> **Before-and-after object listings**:

______

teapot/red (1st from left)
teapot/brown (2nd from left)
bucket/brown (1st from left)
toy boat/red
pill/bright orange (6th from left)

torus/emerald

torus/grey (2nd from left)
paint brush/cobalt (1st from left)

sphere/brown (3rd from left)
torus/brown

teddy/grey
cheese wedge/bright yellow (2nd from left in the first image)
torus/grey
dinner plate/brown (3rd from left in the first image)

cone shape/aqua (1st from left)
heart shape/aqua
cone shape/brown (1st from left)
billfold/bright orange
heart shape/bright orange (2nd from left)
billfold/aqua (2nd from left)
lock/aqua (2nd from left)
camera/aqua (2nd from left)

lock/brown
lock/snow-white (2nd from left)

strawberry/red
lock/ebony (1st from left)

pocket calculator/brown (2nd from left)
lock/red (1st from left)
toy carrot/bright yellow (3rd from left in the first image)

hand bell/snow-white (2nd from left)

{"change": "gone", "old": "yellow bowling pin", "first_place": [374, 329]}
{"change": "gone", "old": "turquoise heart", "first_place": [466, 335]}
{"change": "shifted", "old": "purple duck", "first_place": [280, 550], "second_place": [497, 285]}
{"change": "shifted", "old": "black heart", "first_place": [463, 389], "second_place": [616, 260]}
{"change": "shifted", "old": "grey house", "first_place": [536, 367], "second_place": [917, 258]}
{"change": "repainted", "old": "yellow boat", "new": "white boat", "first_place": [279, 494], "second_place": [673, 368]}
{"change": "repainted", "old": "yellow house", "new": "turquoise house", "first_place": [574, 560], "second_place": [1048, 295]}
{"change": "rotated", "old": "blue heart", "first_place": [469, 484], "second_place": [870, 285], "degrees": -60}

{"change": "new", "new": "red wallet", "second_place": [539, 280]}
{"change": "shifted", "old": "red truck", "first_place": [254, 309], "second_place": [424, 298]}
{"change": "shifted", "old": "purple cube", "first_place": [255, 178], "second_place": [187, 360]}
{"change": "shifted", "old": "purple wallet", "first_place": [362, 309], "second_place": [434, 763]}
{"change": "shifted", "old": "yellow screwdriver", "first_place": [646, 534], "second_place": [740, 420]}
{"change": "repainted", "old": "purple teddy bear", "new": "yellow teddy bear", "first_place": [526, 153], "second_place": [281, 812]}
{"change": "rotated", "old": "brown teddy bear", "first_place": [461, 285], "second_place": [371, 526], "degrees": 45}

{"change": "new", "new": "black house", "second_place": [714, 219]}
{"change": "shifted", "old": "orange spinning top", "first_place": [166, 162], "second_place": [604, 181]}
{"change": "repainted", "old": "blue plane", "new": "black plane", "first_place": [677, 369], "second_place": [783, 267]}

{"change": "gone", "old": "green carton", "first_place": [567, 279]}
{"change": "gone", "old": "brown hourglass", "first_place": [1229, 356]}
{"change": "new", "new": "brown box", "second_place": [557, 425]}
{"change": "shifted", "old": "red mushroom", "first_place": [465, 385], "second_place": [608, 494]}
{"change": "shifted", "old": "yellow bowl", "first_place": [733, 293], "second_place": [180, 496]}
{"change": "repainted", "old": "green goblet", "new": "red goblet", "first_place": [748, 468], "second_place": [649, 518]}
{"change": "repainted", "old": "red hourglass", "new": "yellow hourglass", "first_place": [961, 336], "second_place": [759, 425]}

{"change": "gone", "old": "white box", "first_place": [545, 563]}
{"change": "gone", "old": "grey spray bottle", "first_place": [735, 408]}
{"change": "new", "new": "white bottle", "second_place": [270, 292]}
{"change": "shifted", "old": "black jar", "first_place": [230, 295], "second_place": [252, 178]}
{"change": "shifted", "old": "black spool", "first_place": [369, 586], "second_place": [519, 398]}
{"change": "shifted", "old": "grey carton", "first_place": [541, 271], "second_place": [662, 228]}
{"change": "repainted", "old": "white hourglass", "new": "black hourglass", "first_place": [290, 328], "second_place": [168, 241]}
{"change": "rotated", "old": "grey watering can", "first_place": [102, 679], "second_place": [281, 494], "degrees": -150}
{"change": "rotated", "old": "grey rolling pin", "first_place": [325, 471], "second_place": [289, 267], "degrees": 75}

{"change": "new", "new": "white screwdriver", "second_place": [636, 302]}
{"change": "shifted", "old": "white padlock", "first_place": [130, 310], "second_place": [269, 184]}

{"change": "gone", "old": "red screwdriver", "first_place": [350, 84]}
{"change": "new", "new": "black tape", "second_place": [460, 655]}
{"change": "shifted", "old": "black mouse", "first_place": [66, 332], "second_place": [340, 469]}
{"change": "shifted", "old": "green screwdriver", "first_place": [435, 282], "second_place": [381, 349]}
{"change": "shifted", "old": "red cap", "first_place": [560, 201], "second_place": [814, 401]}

______

> **Task to complete**: Reproduce every line from the preceding data in which the word "teapot" can be found.

> **Completed exercise**:
teapot/red (1st from left)
teapot/brown (2nd from left)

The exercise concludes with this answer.